Copy out precisely the line that holds "L7: 680uH (AMP, GND) -> 470uH (AMP, GND)" and all the lines following it in the data, up to and including the last one, and no others.
───── DATA SHOWN ─────
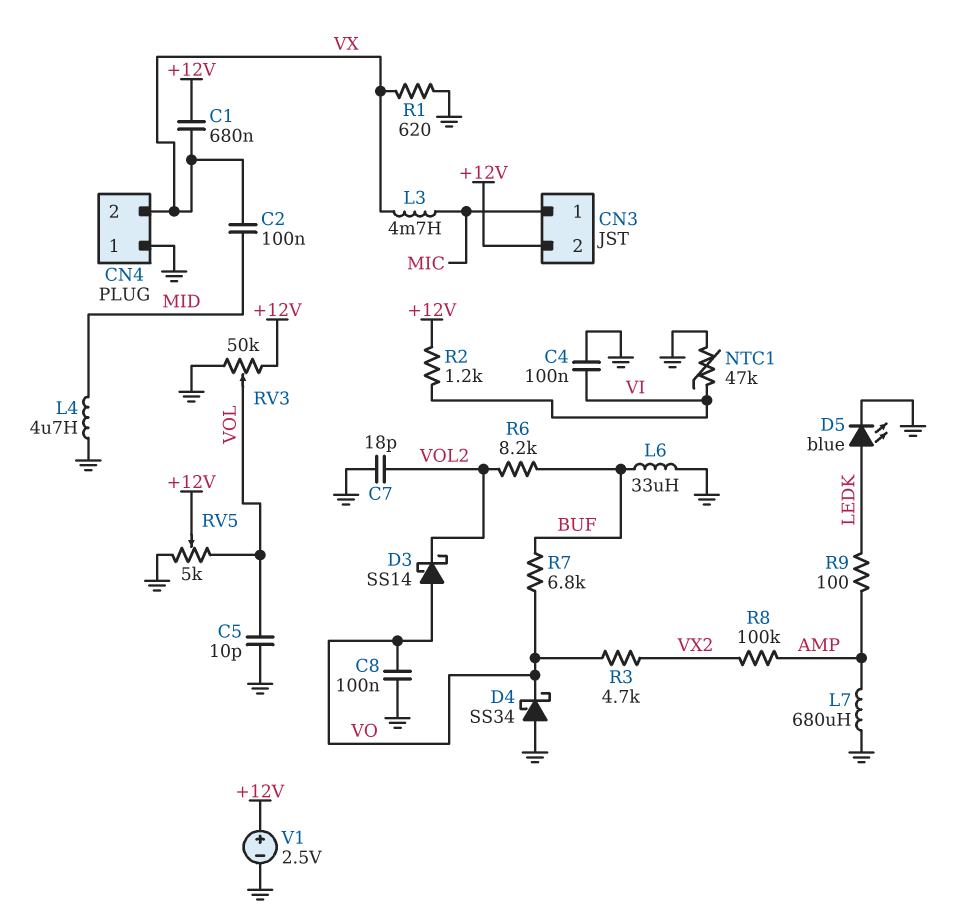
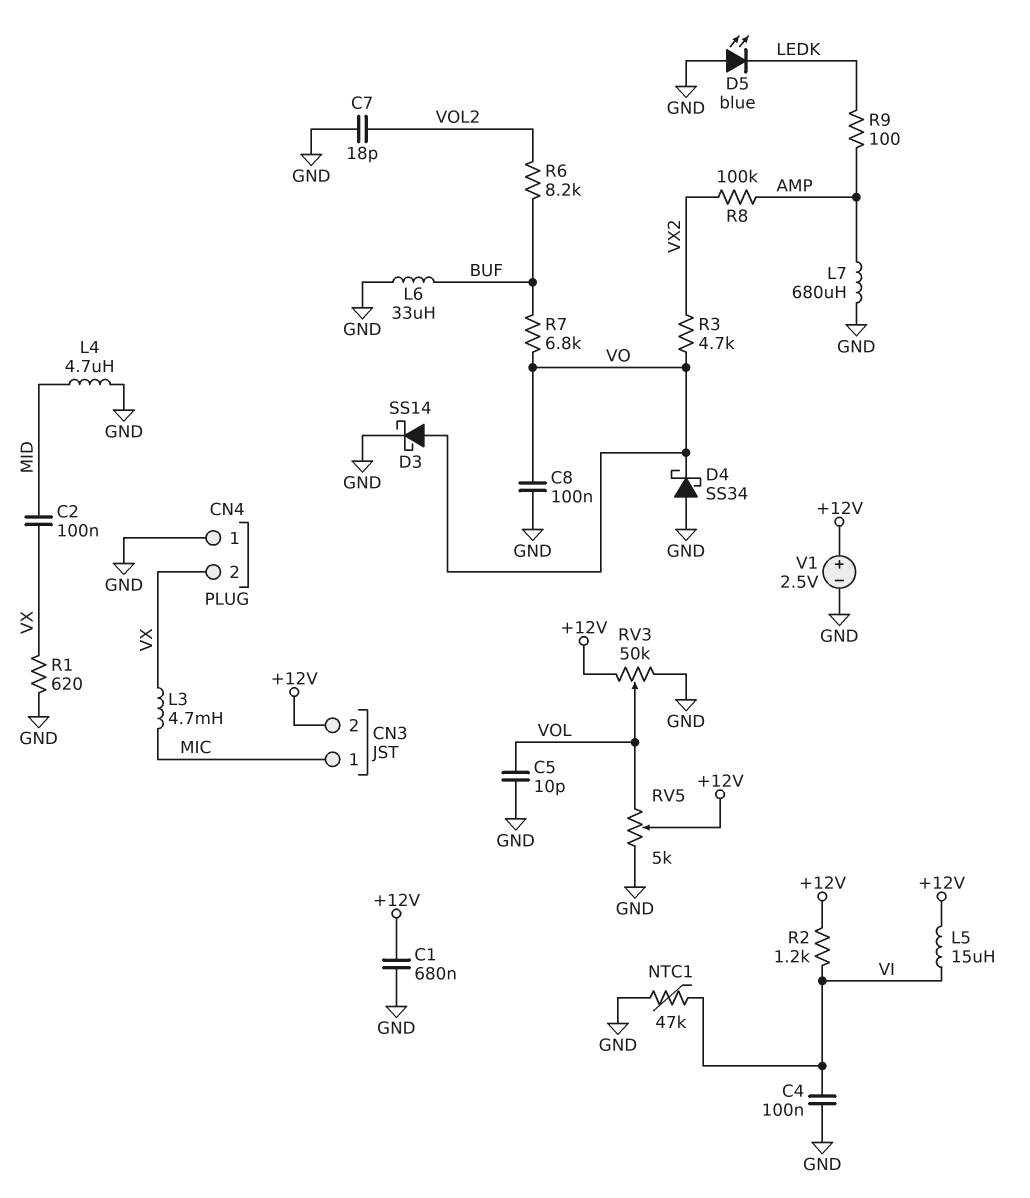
C1: 680nF (+12V, VX) -> 680nF (+12V, GND)
D3: schottky SS14 (A VO, K VOL2) -> schottky SS14 (A VO, K GND)
D5: LED blue (A LEDK, K GND) -> LED blue (A GND, K LEDK)
L5: none -> 15uH (+12V, VI)

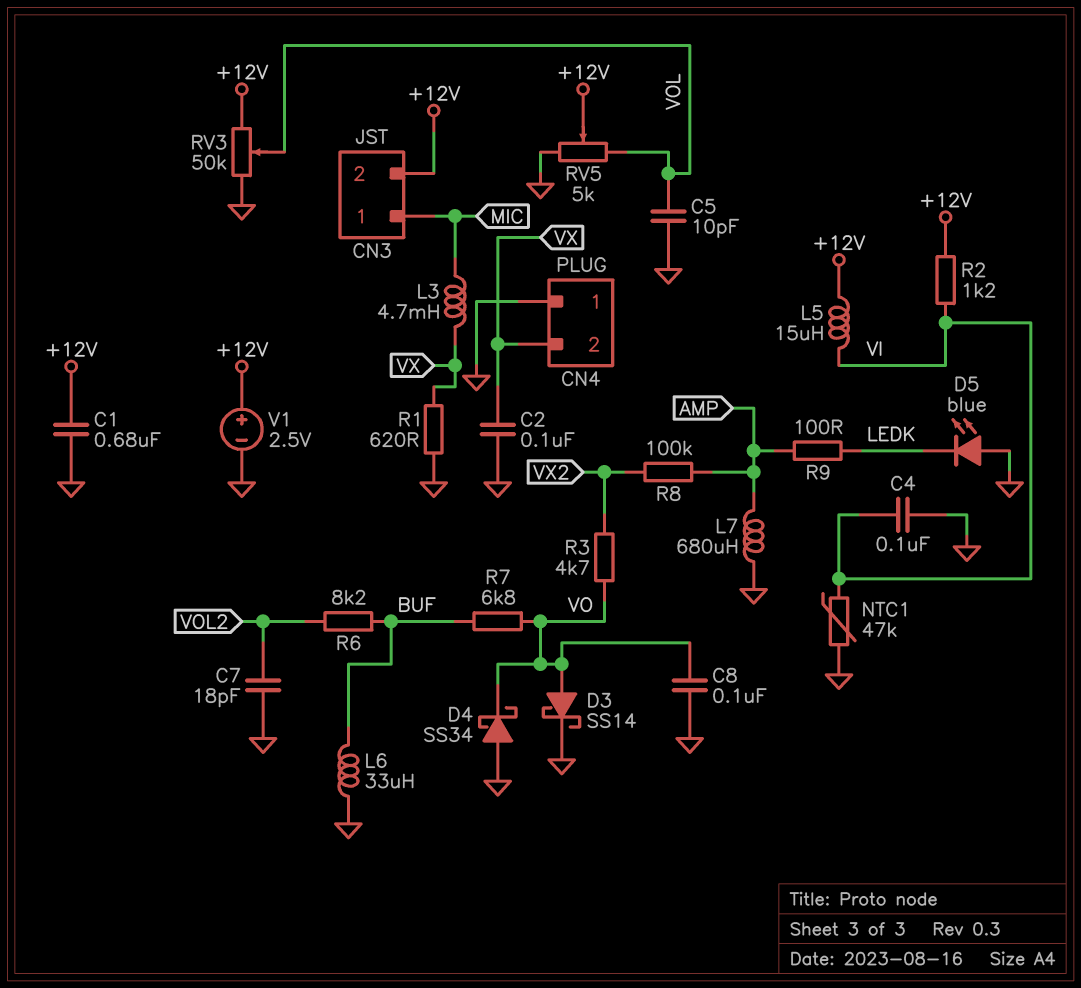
C2: 100nF (MID, VX) -> 100nF (GND, VX)
L4: 4.7uH (GND, MID) -> none

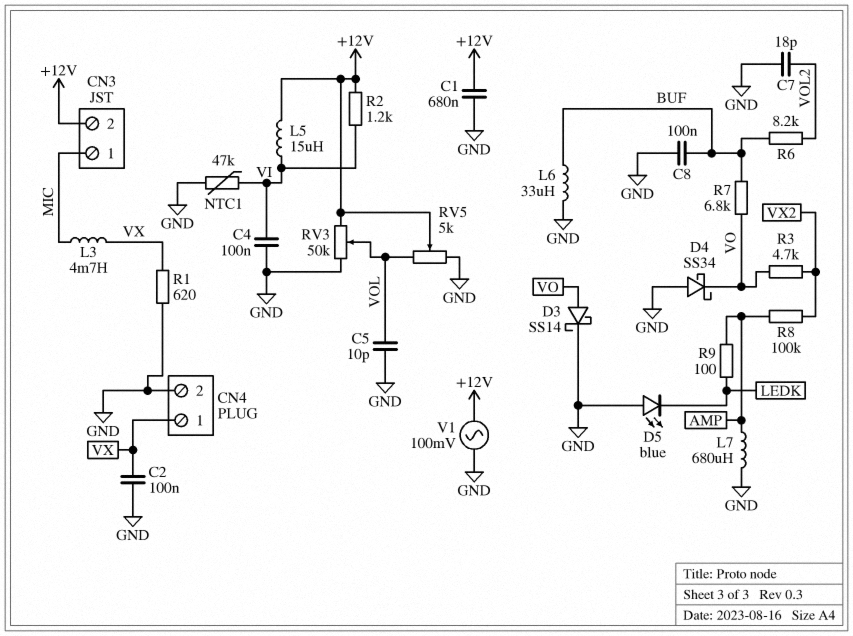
C8: 100nF (GND, VO) -> 100nF (BUF, GND)
CN4 pin 1: GND -> VX
CN4 pin 2: VX -> GND
V1: 2.5V (plus +12V, minus GND) -> AC 100mV (+12V, GND)

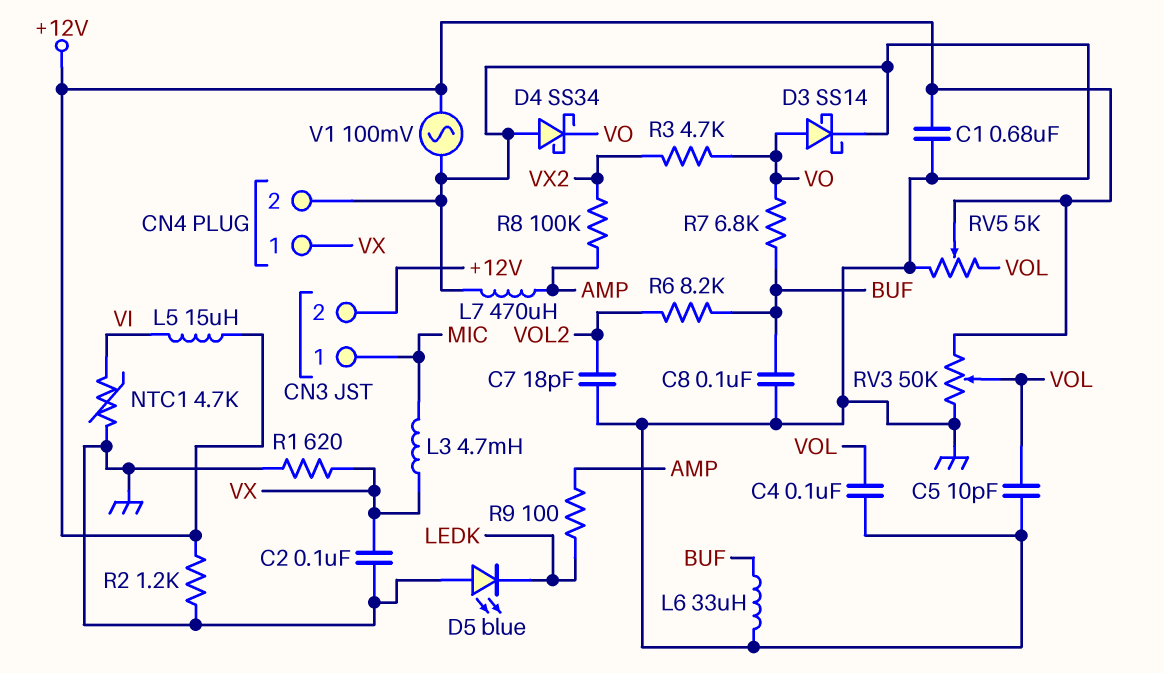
C4: 100nF (GND, VI) -> 100nF (GND, VOL)
L7: 680uH (AMP, GND) -> 470uH (AMP, GND)
NTC1: 47k (GND, VI) -> 4.7k (GND, VI)
R2: 1.2k (+12V, VI) -> 1.2k (+12V, GND)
─────
§ WORKED SOLUTION
L7: 680uH (AMP, GND) -> 470uH (AMP, GND)
NTC1: 47k (GND, VI) -> 4.7k (GND, VI)
R2: 1.2k (+12V, VI) -> 1.2k (+12V, GND)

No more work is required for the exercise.